Copy the listing below word for word, leaving out the pictures.

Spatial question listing
____
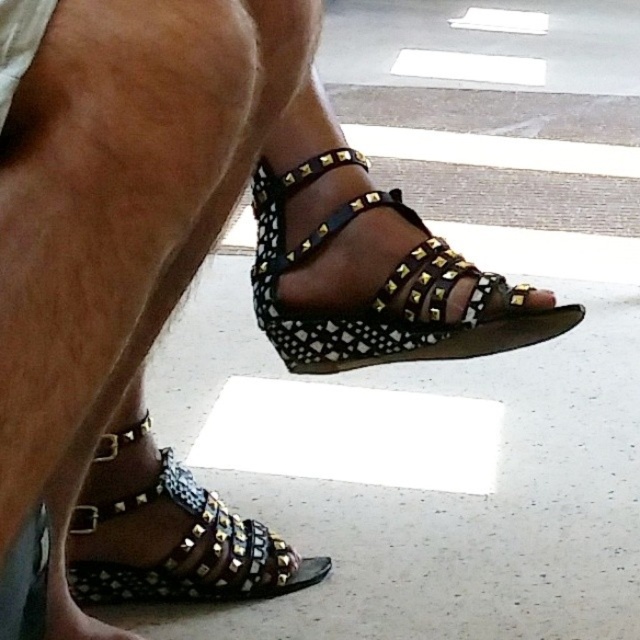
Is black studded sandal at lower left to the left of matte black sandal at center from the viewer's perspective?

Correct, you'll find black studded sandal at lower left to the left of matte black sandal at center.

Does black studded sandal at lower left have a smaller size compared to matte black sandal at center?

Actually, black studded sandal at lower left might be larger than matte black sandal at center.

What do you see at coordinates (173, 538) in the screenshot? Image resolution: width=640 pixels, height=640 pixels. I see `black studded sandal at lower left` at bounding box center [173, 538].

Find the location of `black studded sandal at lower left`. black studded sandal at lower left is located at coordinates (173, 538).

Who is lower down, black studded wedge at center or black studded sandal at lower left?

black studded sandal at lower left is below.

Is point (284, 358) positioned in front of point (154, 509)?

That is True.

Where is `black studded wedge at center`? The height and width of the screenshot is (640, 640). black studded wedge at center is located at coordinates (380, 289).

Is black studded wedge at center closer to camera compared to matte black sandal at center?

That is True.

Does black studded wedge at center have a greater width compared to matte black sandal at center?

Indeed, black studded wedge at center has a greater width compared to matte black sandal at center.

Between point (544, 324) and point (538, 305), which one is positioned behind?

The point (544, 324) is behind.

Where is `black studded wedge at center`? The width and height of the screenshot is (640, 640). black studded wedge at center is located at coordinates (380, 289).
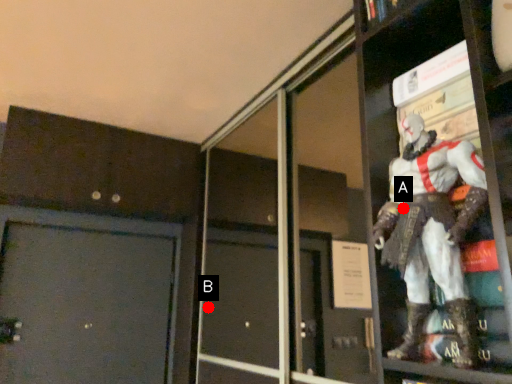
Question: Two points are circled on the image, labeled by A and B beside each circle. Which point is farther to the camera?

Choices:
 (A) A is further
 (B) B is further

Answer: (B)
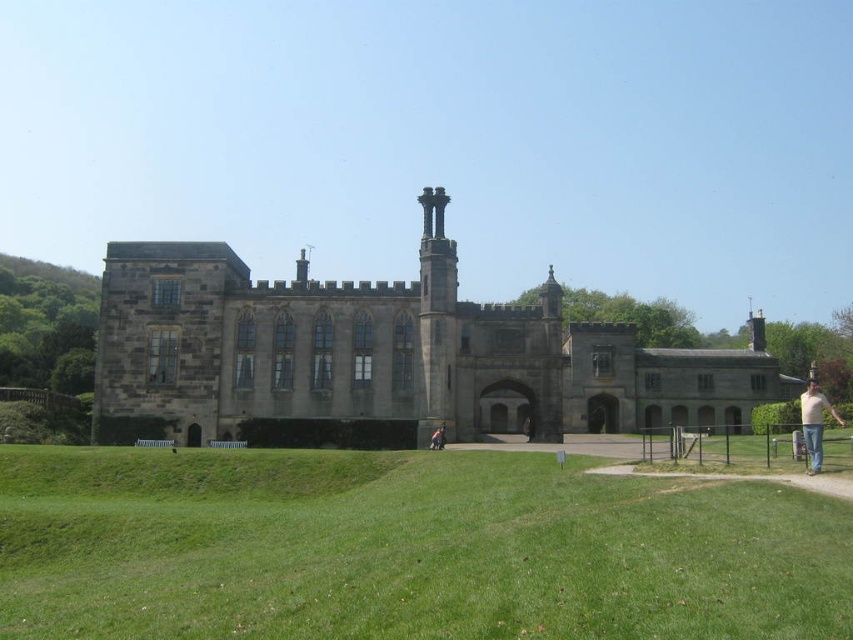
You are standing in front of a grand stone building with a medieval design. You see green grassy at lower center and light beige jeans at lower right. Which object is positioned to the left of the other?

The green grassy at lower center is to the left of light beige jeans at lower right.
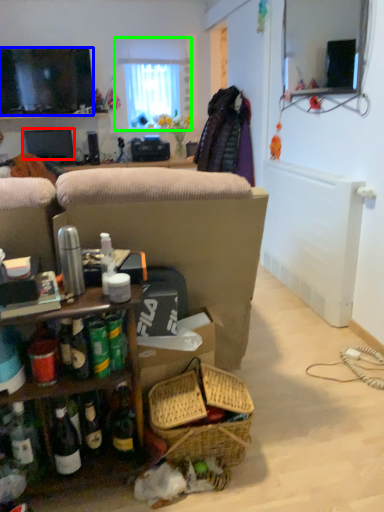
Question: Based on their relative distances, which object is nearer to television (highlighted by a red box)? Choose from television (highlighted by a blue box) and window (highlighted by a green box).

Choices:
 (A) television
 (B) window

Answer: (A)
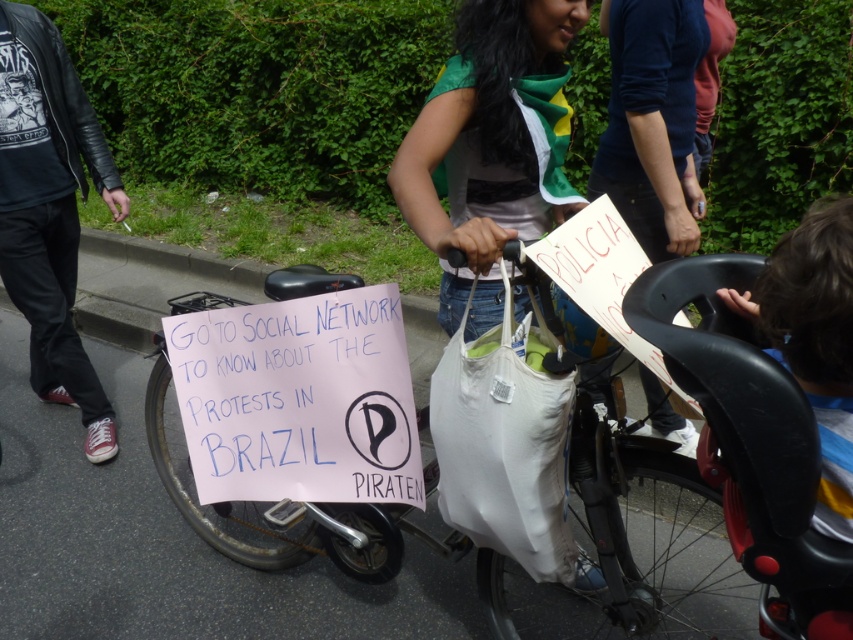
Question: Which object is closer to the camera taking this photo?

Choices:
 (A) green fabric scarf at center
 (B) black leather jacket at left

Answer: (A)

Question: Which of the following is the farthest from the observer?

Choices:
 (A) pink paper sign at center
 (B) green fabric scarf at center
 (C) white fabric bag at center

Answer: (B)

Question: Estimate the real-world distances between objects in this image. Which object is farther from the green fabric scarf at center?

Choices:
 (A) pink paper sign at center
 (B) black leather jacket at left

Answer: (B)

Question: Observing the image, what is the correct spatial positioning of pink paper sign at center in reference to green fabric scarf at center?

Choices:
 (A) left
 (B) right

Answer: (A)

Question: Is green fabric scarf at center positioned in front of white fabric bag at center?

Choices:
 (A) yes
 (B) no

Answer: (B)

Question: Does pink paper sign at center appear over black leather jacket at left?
____
> _Result of this exercise_:
Is black studded sandal at lower left to the left of matte black sandal at center from the viewer's perspective?

Correct, you'll find black studded sandal at lower left to the left of matte black sandal at center.

Does black studded sandal at lower left have a smaller size compared to matte black sandal at center?

Actually, black studded sandal at lower left might be larger than matte black sandal at center.

What do you see at coordinates (173, 538) in the screenshot? Image resolution: width=640 pixels, height=640 pixels. I see `black studded sandal at lower left` at bounding box center [173, 538].

Find the location of `black studded sandal at lower left`. black studded sandal at lower left is located at coordinates (173, 538).

Who is lower down, black studded wedge at center or black studded sandal at lower left?

black studded sandal at lower left is below.

Is point (284, 358) positioned in front of point (154, 509)?

That is True.

Where is `black studded wedge at center`? The height and width of the screenshot is (640, 640). black studded wedge at center is located at coordinates (380, 289).

Is black studded wedge at center closer to camera compared to matte black sandal at center?

That is True.

Does black studded wedge at center have a greater width compared to matte black sandal at center?

Indeed, black studded wedge at center has a greater width compared to matte black sandal at center.

Between point (544, 324) and point (538, 305), which one is positioned behind?

The point (544, 324) is behind.

Where is `black studded wedge at center`? The width and height of the screenshot is (640, 640). black studded wedge at center is located at coordinates (380, 289).
Question: Two points are circled on the image, labeled by A and B beside each circle. Which point is farther to the camera?

Choices:
 (A) A is further
 (B) B is further

Answer: (B)
You are standing in front of a grand stone building with a medieval design. You see green grassy at lower center and light beige jeans at lower right. Which object is positioned to the left of the other?

The green grassy at lower center is to the left of light beige jeans at lower right.
Question: Based on their relative distances, which object is nearer to television (highlighted by a red box)? Choose from television (highlighted by a blue box) and window (highlighted by a green box).

Choices:
 (A) television
 (B) window

Answer: (A)
Question: Which object is closer to the camera taking this photo?

Choices:
 (A) green fabric scarf at center
 (B) black leather jacket at left

Answer: (A)

Question: Which of the following is the farthest from the observer?

Choices:
 (A) pink paper sign at center
 (B) green fabric scarf at center
 (C) white fabric bag at center

Answer: (B)

Question: Estimate the real-world distances between objects in this image. Which object is farther from the green fabric scarf at center?

Choices:
 (A) pink paper sign at center
 (B) black leather jacket at left

Answer: (B)

Question: Observing the image, what is the correct spatial positioning of pink paper sign at center in reference to green fabric scarf at center?

Choices:
 (A) left
 (B) right

Answer: (A)

Question: Is green fabric scarf at center positioned in front of white fabric bag at center?

Choices:
 (A) yes
 (B) no

Answer: (B)

Question: Does pink paper sign at center appear over black leather jacket at left?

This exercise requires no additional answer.